Your objective
Gather the lines below that include the string "none", copying each in full.

Records provided
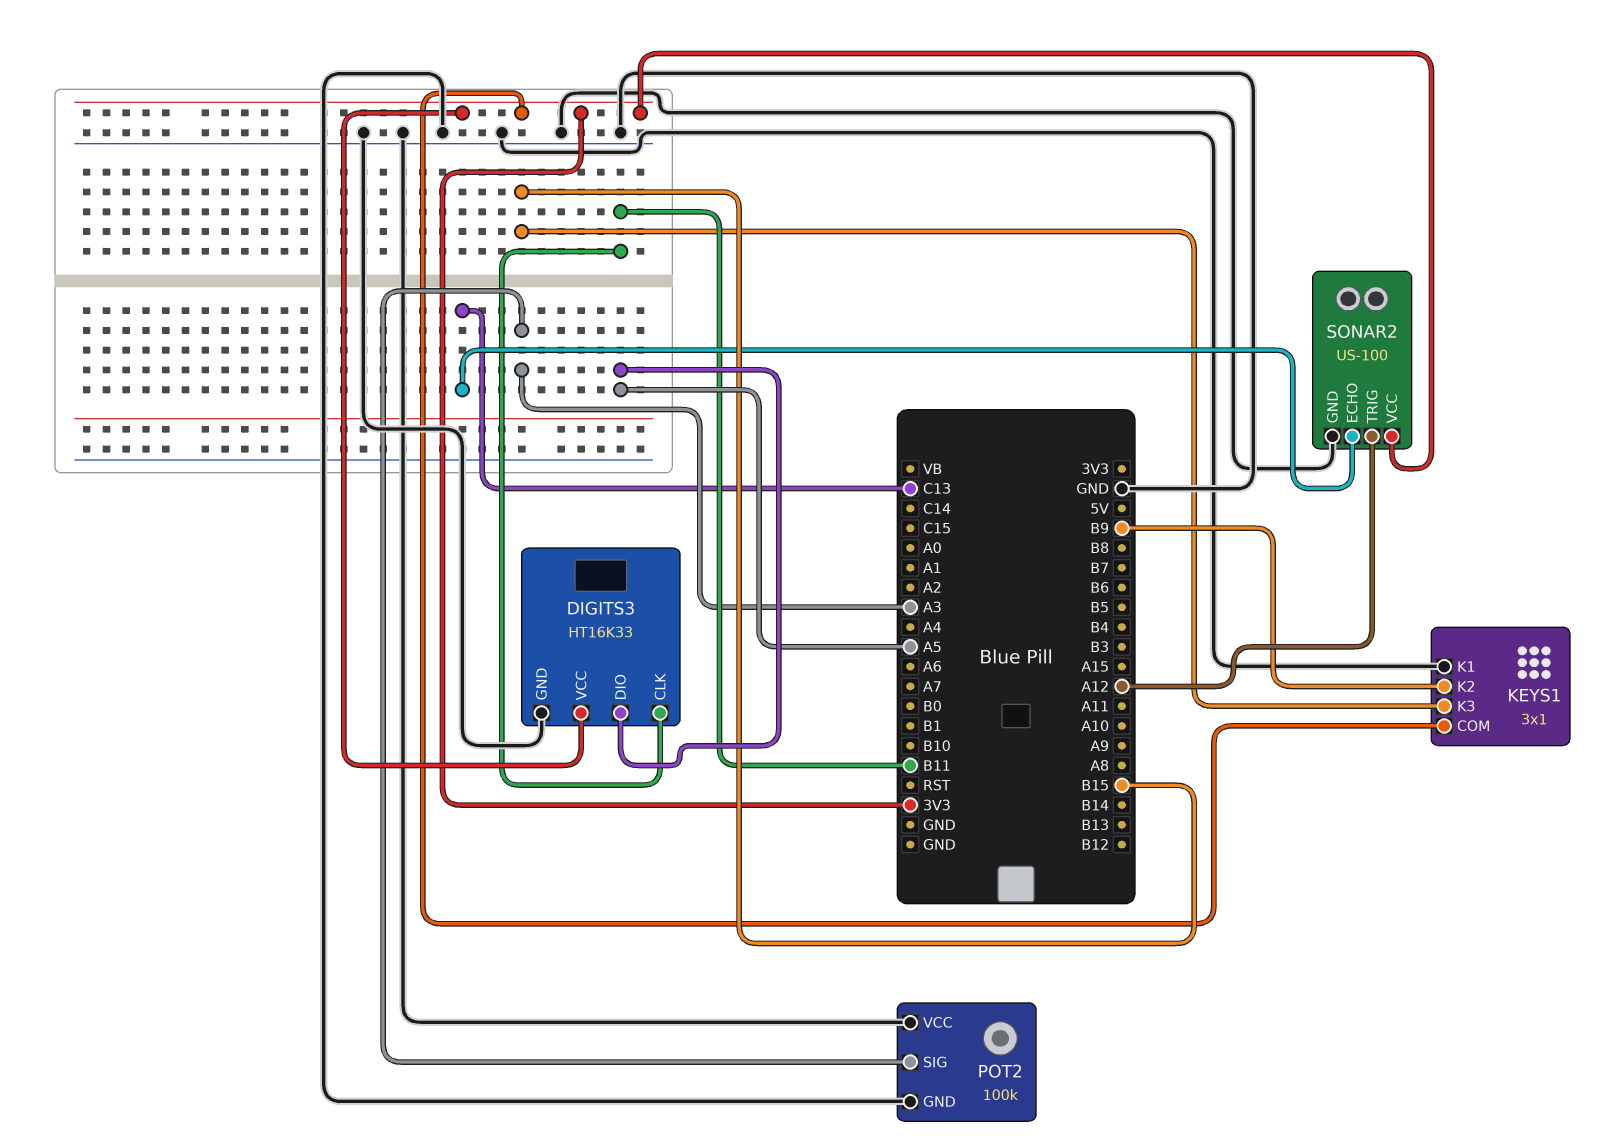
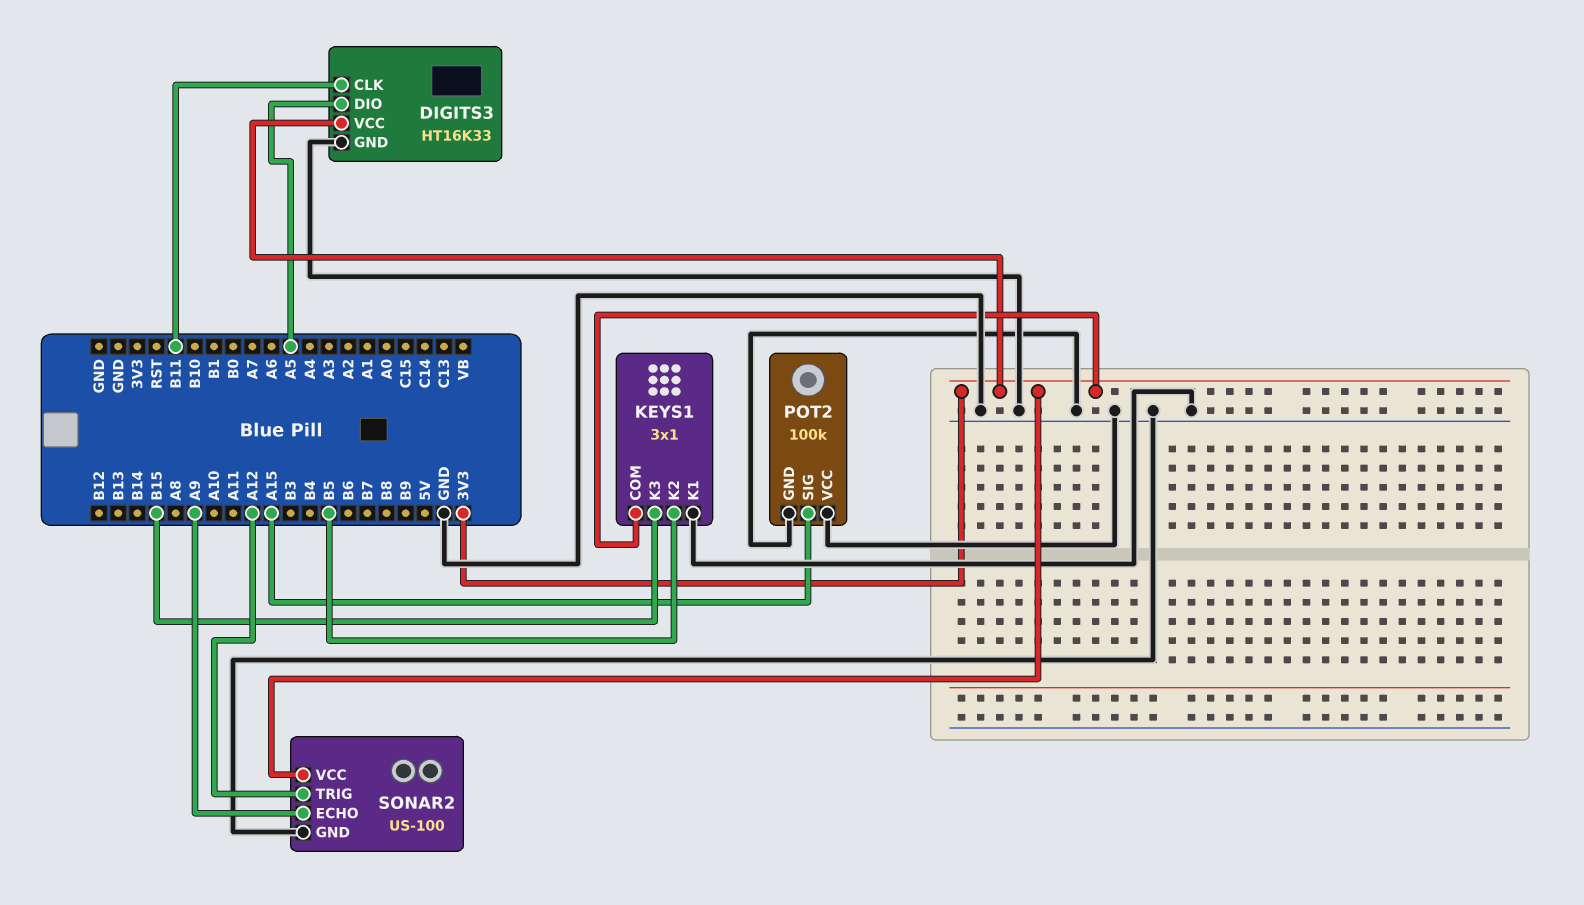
KEYS1 pin K2: B9 -> B5
POT2 pin SIG: A3 -> A15
SONAR2 pin ECHO: C13 -> A9

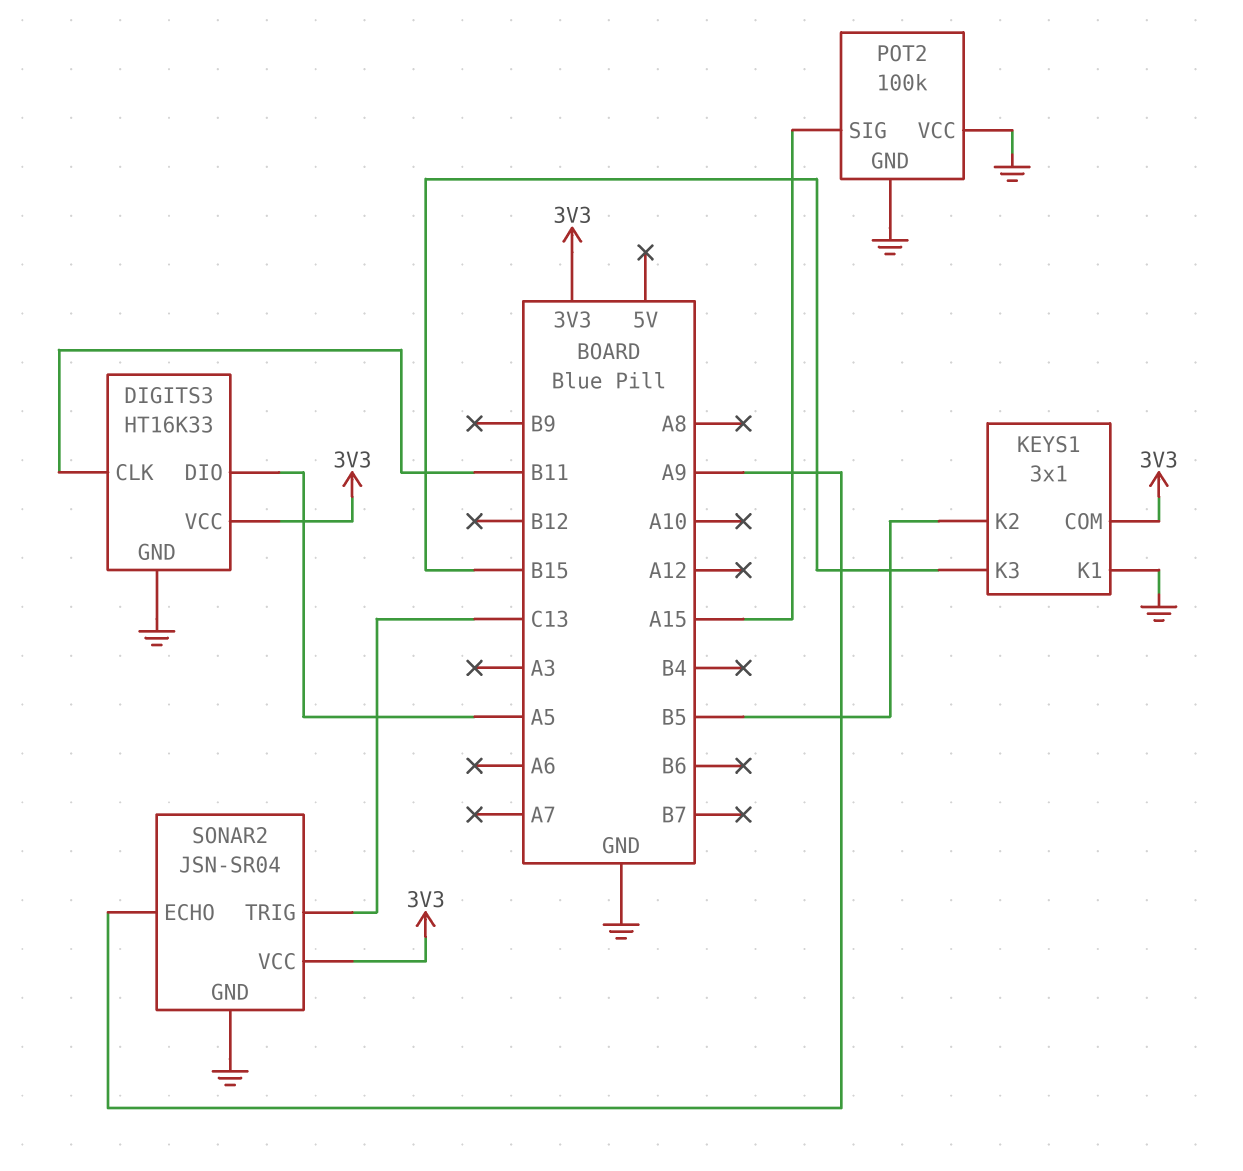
SONAR2: US-100 -> JSN-SR04
SONAR2 pin TRIG: A12 -> C13

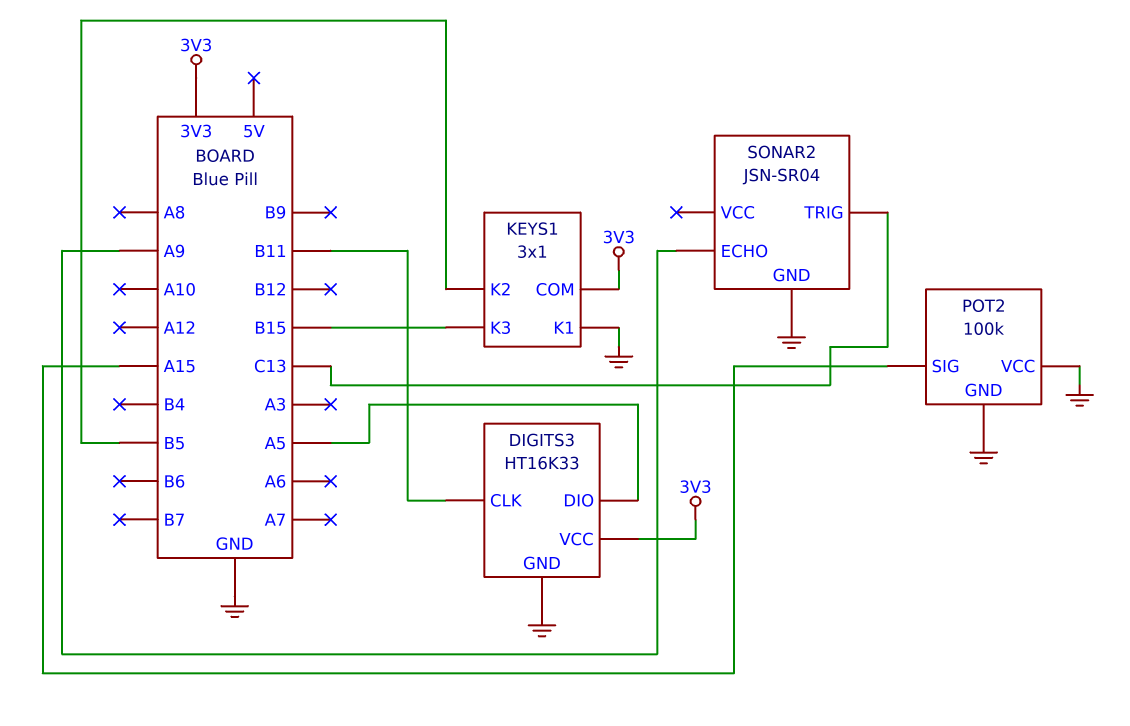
SONAR2 pin VCC: 3V3 -> none

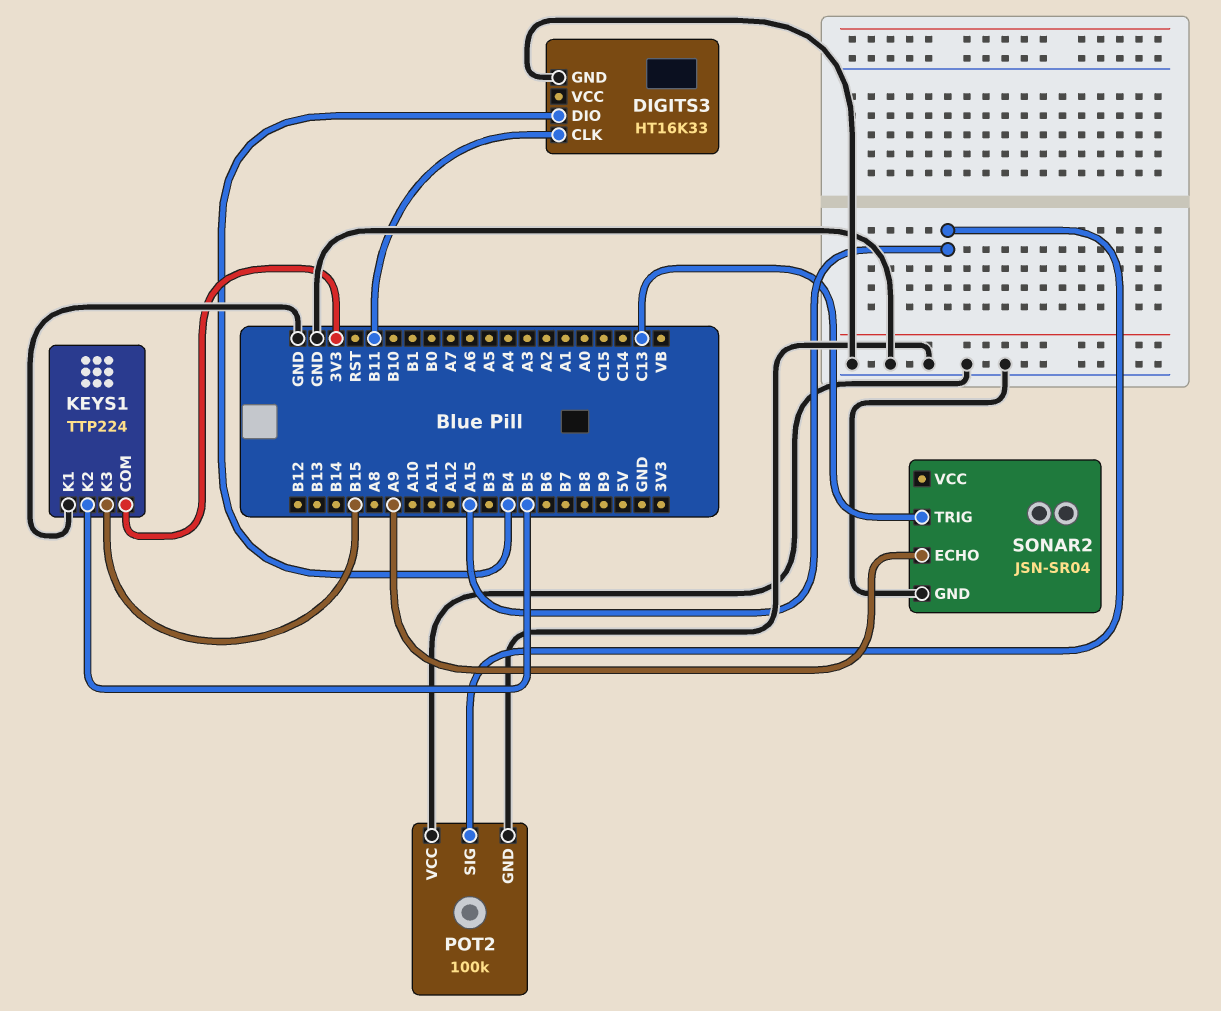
DIGITS3 pin DIO: A5 -> B4
DIGITS3 pin VCC: 3V3 -> none
KEYS1: 3x1 -> TTP224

Answer section
SONAR2 pin VCC: 3V3 -> none
DIGITS3 pin VCC: 3V3 -> none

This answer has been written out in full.